● **Problem to solve**
Among the lines below, take the one holding "cyan brick B8", the one holding "none -> red plate E10:E11 level 2", and all lines between them. Set them down exactly.

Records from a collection
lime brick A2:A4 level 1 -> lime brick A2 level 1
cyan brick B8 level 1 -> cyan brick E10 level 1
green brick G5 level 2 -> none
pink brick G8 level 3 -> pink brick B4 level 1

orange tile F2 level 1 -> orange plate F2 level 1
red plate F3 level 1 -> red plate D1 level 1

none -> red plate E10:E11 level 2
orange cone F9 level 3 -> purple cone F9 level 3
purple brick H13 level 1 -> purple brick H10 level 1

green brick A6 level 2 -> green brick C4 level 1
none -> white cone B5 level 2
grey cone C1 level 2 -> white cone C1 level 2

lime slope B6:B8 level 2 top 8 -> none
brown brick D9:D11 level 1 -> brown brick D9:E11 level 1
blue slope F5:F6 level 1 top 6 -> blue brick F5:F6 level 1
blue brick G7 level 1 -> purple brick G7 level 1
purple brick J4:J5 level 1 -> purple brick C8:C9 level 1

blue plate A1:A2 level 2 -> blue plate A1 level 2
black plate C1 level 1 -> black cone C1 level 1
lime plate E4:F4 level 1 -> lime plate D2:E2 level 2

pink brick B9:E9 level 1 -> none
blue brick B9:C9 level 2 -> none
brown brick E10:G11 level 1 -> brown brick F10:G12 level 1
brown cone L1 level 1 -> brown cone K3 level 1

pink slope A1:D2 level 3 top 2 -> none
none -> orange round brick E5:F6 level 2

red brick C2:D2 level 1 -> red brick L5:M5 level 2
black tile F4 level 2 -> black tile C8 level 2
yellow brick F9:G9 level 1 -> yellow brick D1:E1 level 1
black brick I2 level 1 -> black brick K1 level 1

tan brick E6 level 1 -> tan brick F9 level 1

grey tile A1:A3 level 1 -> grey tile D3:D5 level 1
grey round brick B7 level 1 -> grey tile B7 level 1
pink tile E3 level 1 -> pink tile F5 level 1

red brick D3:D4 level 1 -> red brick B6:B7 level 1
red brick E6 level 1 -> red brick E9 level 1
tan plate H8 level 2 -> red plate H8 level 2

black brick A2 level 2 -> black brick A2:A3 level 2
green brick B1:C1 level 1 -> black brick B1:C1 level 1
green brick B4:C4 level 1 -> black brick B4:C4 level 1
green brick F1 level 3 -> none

● **Exercise answer**
cyan brick B8 level 1 -> cyan brick E10 level 1
green brick G5 level 2 -> none
pink brick G8 level 3 -> pink brick B4 level 1

orange tile F2 level 1 -> orange plate F2 level 1
red plate F3 level 1 -> red plate D1 level 1

none -> red plate E10:E11 level 2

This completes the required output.